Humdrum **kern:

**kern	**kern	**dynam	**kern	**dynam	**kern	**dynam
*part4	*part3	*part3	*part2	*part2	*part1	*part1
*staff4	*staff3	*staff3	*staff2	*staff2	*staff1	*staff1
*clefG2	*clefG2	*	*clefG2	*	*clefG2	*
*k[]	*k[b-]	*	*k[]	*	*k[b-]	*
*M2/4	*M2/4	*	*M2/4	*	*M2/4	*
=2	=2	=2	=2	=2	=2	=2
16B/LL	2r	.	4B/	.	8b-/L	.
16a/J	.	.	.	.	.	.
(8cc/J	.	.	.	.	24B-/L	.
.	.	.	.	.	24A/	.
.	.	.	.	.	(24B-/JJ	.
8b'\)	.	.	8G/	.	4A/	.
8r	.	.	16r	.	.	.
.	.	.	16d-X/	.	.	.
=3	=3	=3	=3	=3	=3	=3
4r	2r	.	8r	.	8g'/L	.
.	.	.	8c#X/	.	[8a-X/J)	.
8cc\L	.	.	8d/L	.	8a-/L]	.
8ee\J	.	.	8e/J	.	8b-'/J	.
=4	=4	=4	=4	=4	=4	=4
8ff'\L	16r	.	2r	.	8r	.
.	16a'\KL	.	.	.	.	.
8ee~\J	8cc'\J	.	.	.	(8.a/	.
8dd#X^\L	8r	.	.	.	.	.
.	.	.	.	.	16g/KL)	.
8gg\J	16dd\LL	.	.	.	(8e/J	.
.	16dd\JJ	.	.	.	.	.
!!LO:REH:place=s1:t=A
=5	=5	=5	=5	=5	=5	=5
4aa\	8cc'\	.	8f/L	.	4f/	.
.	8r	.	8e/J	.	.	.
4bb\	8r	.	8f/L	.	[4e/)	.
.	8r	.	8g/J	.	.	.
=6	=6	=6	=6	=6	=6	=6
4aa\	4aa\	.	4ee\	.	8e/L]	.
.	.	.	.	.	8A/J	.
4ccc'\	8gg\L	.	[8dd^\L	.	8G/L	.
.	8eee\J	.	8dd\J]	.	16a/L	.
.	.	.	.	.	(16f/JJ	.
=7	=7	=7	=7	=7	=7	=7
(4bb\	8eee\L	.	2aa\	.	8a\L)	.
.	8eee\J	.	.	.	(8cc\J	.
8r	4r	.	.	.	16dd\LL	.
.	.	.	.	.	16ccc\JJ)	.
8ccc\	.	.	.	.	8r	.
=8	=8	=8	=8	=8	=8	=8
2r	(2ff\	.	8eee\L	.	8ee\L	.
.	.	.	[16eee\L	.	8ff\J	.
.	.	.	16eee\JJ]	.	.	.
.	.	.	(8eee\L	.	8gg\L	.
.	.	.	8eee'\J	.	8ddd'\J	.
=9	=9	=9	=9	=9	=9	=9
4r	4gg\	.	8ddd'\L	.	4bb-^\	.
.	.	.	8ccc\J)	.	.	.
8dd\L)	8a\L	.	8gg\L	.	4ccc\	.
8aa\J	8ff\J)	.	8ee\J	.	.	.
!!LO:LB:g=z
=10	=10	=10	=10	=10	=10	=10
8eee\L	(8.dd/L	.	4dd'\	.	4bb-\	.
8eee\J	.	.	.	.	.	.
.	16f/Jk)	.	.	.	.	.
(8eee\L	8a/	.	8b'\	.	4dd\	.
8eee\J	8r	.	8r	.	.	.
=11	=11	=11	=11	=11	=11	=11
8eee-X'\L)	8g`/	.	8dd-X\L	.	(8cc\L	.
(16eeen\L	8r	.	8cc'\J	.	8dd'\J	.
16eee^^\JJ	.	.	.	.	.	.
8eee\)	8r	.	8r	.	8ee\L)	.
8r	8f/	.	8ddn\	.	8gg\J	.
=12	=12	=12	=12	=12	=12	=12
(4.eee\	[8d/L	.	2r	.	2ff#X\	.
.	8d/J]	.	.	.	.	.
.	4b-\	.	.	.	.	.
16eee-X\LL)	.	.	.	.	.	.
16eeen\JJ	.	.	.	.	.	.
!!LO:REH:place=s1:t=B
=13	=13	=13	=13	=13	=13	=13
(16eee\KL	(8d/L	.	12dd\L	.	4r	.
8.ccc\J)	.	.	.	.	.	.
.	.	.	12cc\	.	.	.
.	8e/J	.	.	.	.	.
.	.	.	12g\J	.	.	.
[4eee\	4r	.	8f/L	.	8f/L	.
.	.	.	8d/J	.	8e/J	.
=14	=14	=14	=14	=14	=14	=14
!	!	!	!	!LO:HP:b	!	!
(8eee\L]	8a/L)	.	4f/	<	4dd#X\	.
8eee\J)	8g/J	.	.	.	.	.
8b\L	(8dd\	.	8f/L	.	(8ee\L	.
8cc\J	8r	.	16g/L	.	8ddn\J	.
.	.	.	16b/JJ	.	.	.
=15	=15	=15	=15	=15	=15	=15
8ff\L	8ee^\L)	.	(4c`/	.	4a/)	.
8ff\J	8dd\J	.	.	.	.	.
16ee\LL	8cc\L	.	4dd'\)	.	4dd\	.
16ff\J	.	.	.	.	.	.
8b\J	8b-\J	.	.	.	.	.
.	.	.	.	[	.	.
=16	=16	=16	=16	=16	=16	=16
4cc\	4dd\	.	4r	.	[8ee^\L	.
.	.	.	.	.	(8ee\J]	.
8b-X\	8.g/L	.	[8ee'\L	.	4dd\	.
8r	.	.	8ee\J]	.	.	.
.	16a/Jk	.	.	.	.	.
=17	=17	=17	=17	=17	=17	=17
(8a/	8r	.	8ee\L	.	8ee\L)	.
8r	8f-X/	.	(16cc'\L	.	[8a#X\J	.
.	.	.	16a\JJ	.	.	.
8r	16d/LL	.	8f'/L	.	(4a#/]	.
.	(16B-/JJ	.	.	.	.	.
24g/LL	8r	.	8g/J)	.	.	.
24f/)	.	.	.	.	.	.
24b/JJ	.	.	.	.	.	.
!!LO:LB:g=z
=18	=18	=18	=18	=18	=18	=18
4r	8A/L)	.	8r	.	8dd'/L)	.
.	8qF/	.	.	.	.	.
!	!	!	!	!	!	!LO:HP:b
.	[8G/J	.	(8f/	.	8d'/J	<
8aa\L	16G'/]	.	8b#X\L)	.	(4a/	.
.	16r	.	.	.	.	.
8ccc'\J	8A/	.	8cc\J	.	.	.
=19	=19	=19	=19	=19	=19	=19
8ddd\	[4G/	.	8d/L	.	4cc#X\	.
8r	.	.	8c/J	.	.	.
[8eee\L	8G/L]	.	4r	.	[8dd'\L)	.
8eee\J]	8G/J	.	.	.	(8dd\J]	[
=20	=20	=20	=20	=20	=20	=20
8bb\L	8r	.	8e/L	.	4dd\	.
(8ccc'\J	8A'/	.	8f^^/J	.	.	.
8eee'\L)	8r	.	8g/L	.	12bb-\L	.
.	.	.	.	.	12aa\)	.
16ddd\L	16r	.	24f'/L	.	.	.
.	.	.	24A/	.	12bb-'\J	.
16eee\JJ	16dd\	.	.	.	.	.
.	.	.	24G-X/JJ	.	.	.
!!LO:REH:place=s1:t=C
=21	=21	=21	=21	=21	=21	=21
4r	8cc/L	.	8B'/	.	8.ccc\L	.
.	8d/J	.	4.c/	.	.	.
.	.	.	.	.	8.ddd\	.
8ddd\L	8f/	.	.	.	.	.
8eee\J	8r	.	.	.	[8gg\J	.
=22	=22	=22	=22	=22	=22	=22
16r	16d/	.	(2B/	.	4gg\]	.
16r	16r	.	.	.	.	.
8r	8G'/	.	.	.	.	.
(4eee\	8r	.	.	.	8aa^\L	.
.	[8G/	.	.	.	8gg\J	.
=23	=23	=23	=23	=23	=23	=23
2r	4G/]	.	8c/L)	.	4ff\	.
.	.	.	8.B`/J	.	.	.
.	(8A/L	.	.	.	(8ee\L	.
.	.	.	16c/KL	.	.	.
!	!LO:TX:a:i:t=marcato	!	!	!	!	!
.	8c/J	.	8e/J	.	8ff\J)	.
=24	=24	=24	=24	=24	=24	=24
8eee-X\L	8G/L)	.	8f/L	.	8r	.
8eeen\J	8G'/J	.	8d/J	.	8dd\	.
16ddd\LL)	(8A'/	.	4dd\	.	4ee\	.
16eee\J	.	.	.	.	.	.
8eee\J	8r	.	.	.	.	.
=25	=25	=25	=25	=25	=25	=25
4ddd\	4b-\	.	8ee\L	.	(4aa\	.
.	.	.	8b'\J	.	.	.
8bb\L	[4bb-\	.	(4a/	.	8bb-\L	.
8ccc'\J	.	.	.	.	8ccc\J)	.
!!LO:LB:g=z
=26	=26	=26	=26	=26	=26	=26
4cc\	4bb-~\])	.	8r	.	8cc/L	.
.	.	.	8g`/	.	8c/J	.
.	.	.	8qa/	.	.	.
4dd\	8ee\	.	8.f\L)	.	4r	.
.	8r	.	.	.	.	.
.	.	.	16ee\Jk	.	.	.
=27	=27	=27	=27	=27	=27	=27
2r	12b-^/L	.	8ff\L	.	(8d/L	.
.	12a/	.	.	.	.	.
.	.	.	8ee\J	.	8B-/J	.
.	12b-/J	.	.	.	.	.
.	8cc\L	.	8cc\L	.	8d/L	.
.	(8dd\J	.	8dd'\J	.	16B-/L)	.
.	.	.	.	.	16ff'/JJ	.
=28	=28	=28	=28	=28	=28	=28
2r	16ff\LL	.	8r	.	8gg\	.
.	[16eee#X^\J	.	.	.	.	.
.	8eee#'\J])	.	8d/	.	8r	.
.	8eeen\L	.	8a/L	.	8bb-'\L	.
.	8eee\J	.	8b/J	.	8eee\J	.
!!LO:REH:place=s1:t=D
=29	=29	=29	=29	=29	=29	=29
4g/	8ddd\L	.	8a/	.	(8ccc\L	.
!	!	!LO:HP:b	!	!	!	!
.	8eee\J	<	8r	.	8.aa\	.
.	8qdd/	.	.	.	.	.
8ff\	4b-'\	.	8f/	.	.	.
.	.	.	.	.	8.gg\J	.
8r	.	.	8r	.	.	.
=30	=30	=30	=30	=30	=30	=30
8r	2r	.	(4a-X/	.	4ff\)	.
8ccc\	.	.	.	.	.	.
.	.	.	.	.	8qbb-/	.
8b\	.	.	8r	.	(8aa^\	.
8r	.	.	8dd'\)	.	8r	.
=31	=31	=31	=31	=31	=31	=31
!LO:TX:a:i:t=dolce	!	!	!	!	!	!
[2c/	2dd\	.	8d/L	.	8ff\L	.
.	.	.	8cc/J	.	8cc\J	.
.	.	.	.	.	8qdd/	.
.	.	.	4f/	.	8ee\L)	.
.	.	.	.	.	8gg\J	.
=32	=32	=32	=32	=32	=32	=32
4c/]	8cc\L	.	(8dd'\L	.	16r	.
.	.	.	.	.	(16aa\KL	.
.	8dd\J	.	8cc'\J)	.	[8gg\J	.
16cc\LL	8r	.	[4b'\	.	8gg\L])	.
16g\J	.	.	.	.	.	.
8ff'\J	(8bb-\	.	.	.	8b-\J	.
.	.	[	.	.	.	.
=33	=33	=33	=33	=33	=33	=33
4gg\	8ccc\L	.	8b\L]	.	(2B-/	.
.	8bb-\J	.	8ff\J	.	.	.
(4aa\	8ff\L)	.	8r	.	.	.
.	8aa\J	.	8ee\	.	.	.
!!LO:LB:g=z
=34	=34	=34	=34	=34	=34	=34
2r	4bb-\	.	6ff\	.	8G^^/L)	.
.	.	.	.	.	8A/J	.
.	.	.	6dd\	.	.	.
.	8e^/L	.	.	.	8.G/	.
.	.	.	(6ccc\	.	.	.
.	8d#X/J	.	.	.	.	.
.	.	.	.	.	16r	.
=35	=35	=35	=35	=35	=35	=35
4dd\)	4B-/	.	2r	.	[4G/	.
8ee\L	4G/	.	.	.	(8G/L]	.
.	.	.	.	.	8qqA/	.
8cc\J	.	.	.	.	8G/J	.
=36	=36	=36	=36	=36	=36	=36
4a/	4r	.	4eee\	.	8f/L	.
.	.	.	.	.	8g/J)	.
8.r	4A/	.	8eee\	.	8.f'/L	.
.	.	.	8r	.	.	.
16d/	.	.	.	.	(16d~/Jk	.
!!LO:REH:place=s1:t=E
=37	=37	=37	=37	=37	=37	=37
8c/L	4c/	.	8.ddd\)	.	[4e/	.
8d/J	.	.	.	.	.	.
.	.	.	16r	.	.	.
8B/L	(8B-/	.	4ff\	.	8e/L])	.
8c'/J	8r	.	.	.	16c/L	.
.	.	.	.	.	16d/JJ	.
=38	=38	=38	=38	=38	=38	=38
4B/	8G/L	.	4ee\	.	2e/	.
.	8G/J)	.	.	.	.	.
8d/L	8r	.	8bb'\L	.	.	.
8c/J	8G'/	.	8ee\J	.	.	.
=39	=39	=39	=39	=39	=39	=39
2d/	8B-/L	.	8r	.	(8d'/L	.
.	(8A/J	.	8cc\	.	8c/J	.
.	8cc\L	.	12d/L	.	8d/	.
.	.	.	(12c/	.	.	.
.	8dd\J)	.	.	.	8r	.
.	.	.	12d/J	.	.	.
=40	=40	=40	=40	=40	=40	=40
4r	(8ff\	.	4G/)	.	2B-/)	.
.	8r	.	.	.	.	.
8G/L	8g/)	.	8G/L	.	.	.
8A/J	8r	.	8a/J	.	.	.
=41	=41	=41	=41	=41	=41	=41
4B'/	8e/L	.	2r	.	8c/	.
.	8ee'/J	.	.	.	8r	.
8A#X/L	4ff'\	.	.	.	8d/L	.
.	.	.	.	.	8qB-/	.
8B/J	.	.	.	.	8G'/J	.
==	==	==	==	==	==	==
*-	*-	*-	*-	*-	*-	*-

+-------+

EXERCISE TASK: Gather every line of the rows above that contains the string "place", treating uppercase and lowercase letters as different.

SOLUTION:
!!LO:REH:place=s1:t=A
!!LO:REH:place=s1:t=B
!!LO:REH:place=s1:t=C
!!LO:REH:place=s1:t=D
!!LO:REH:place=s1:t=E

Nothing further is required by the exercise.